• PROBLEM DETAILS: Exactly the lines from the beginning of the records to the line with "255) | x0.45 |", both ends included, are to be given again, and pictures are to be left out.

[SOURCE DATA Boundary: Start]

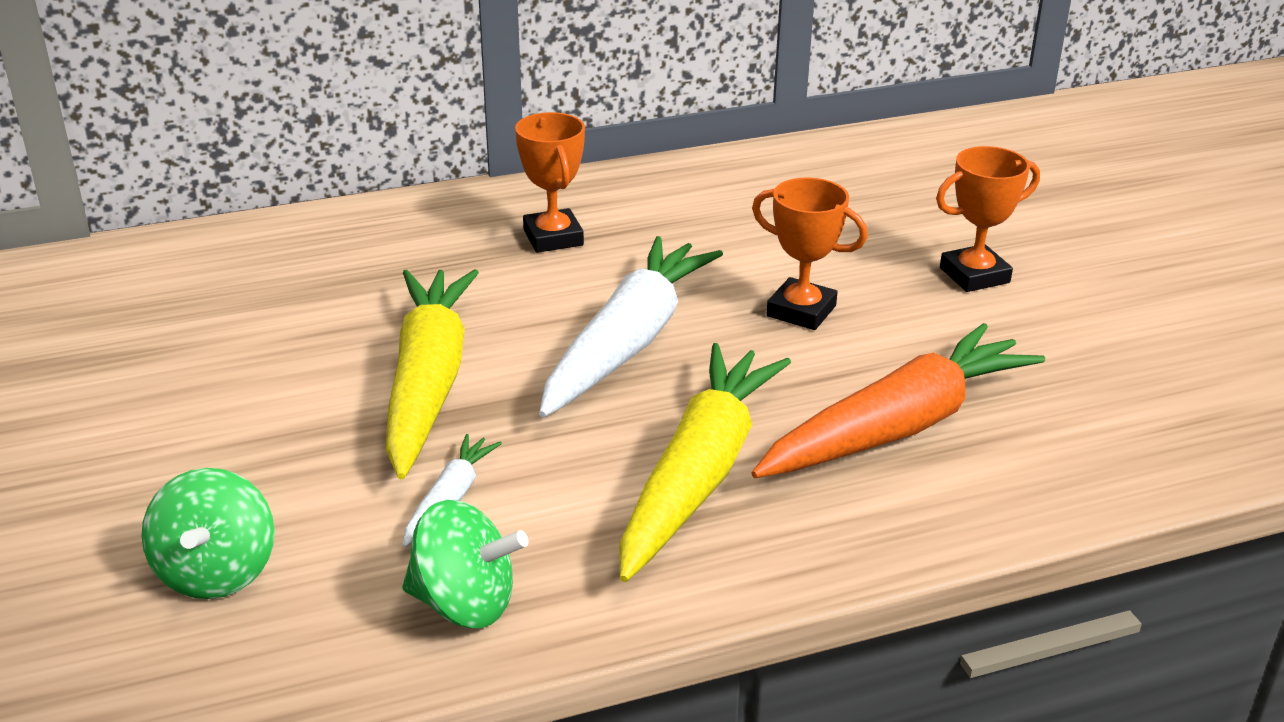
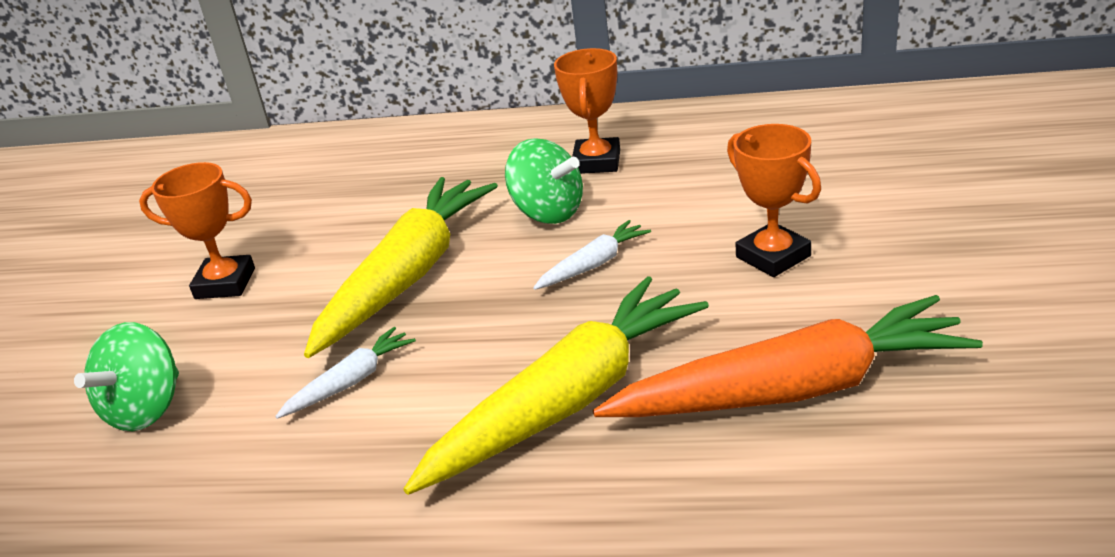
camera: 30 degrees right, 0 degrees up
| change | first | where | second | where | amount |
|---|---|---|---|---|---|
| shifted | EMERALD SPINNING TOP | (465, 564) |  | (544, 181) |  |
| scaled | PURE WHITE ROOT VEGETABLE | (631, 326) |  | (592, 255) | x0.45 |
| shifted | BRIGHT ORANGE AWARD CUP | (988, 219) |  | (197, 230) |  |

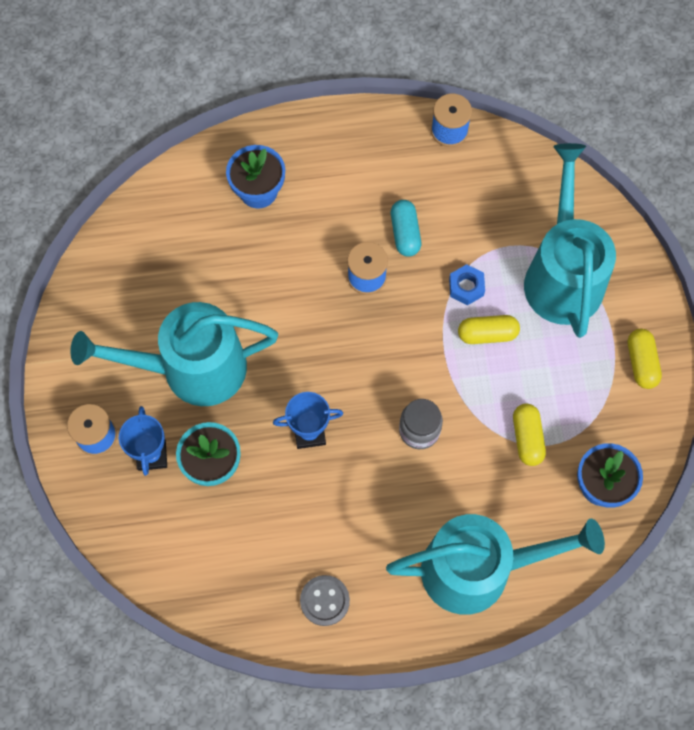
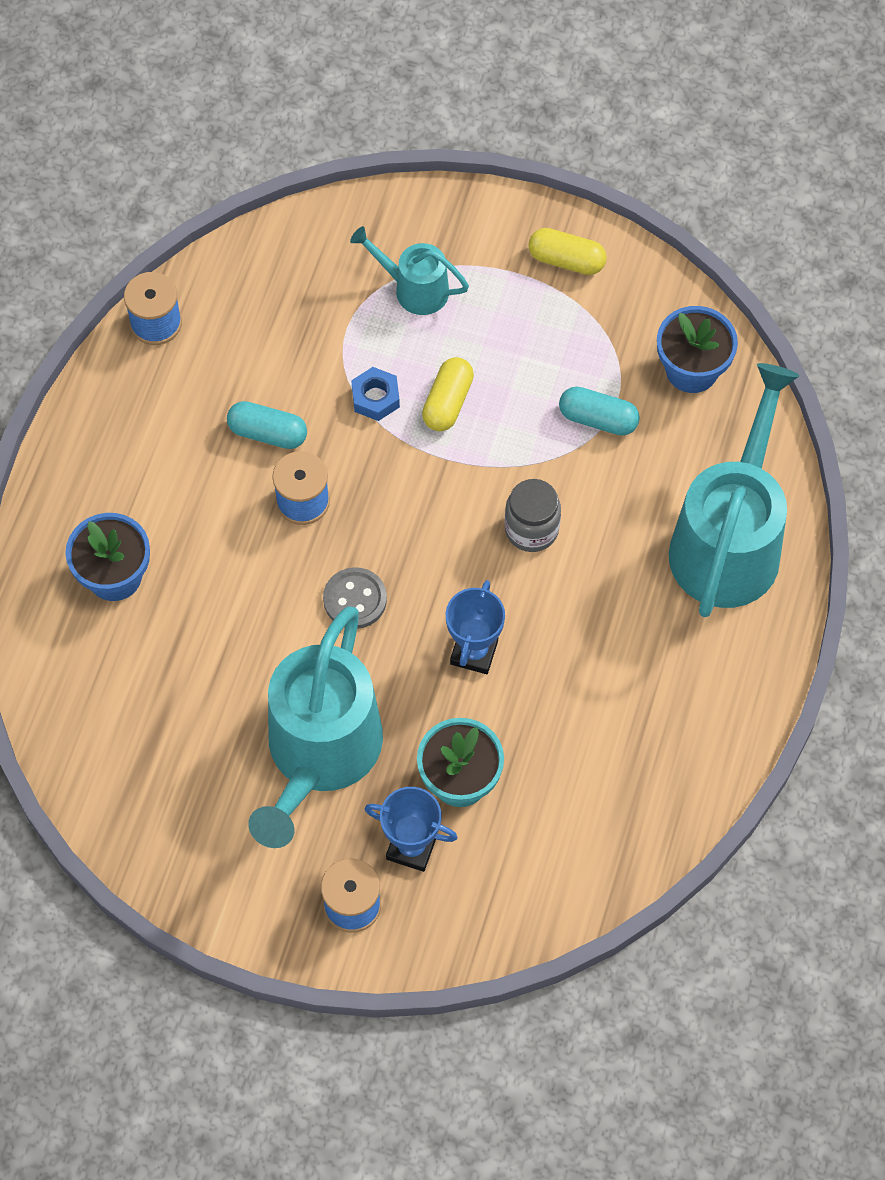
camera: 65 degrees left, 5 degrees down
| change | first | where | second | where | amount |
|---|---|---|---|---|---|
| shifted | GREY SEWING BUTTON | (325, 600) |  | (355, 598) |  |
| repainted | BRIGHT YELLOW CAPSULE | (529, 434) | TURQUOISE CAPSULE | (599, 411) |  |
| scaled | TURQUOISE WATERING CAN | (570, 240) |  | (409, 270) | x0.50 |

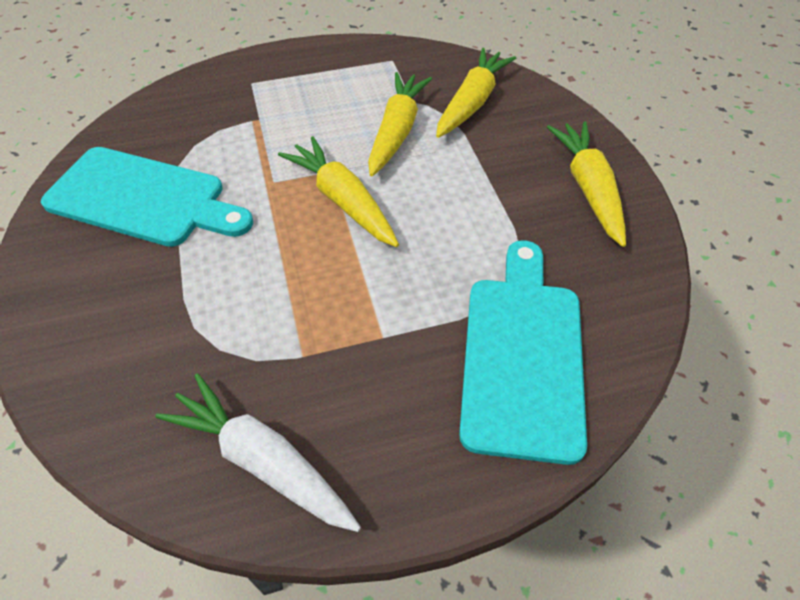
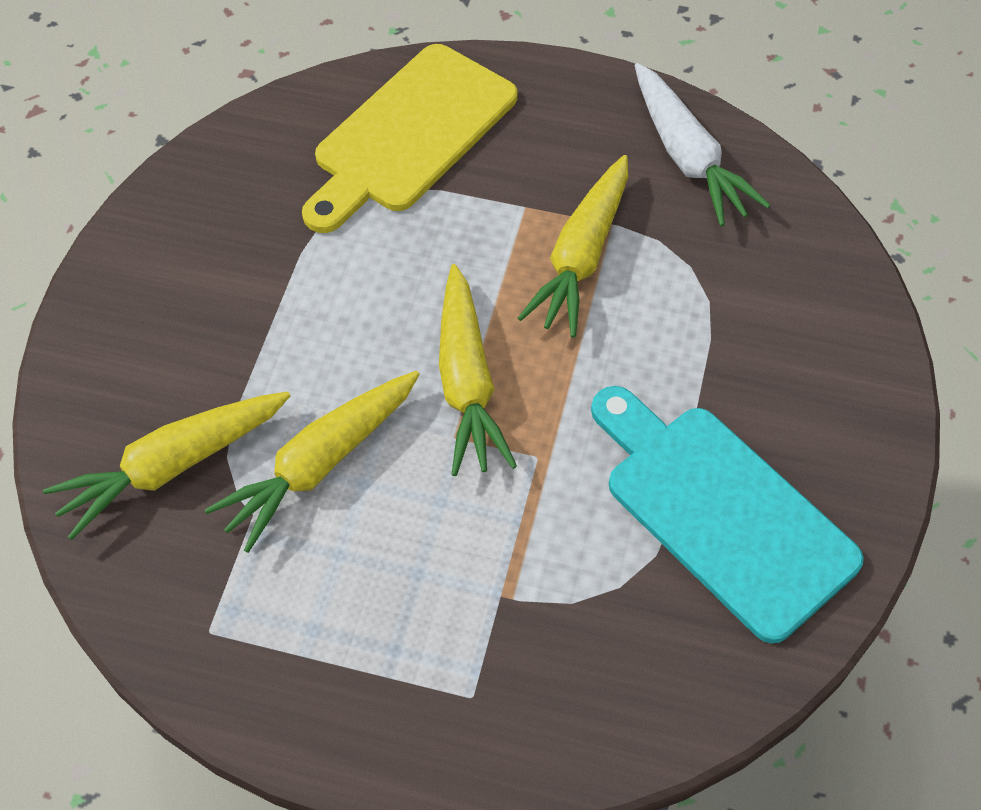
camera: 150 degrees left, 5 degrees up
| change | first | where | second | where | amount |
|---|---|---|---|---|---|
| repainted | TURQUOISE CHOPPING BOARD | (523, 352) | BRIGHT YELLOW CHOPPING BOARD | (410, 138) |  |
| shifted | BRIGHT YELLOW ROOT VEGETABLE | (586, 184) |  | (573, 246) |  |

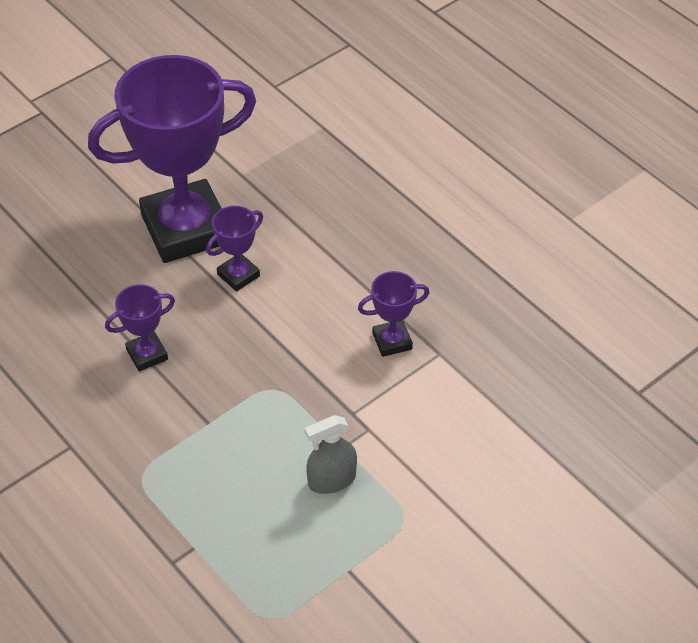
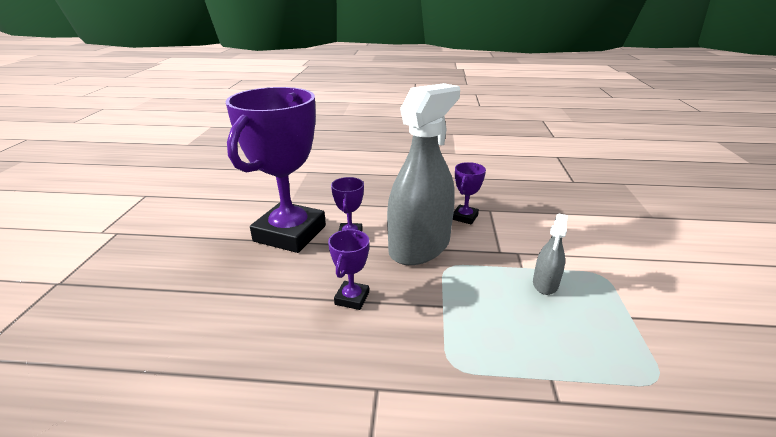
camera: 45 degrees left, 20 degrees down
| change | first | where | second | where | amount |
|---|---|---|---|---|---|
| new |  |  | GREY SPRAYER | (423, 174) |  |

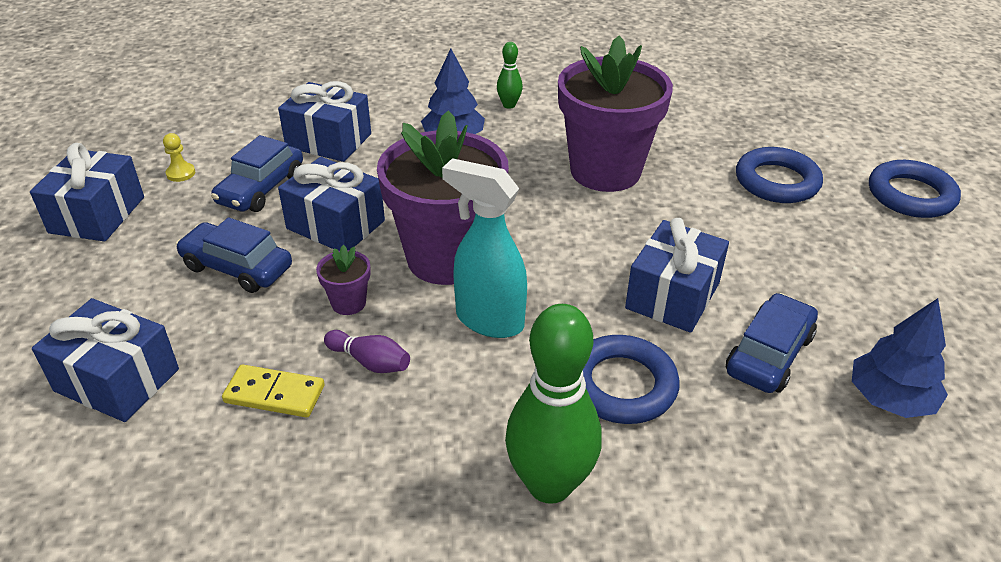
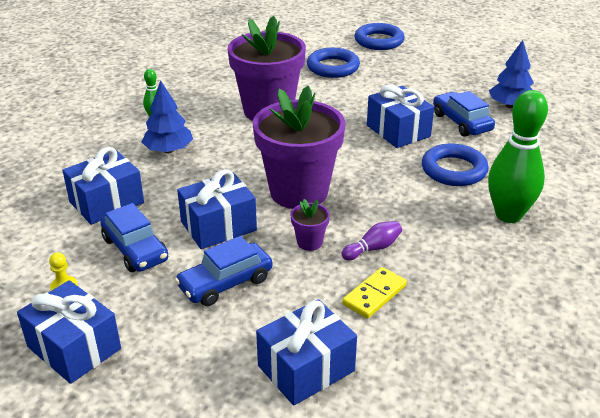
camera: 60 degrees left, 5 degrees down
| change | first | where | second | where | amount |
|---|---|---|---|---|---|
| gone | TURQUOISE SPRAYER | (484, 248) |  |  |  |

[SOURCE DATA Boundary: End]

• SOLUTION BELOW:
camera: 30 degrees right, 0 degrees up
| change | first | where | second | where | amount |
|---|---|---|---|---|---|
| shifted | EMERALD SPINNING TOP | (465, 564) |  | (544, 181) |  |
| scaled | PURE WHITE ROOT VEGETABLE | (631, 326) |  | (592, 255) | x0.45 |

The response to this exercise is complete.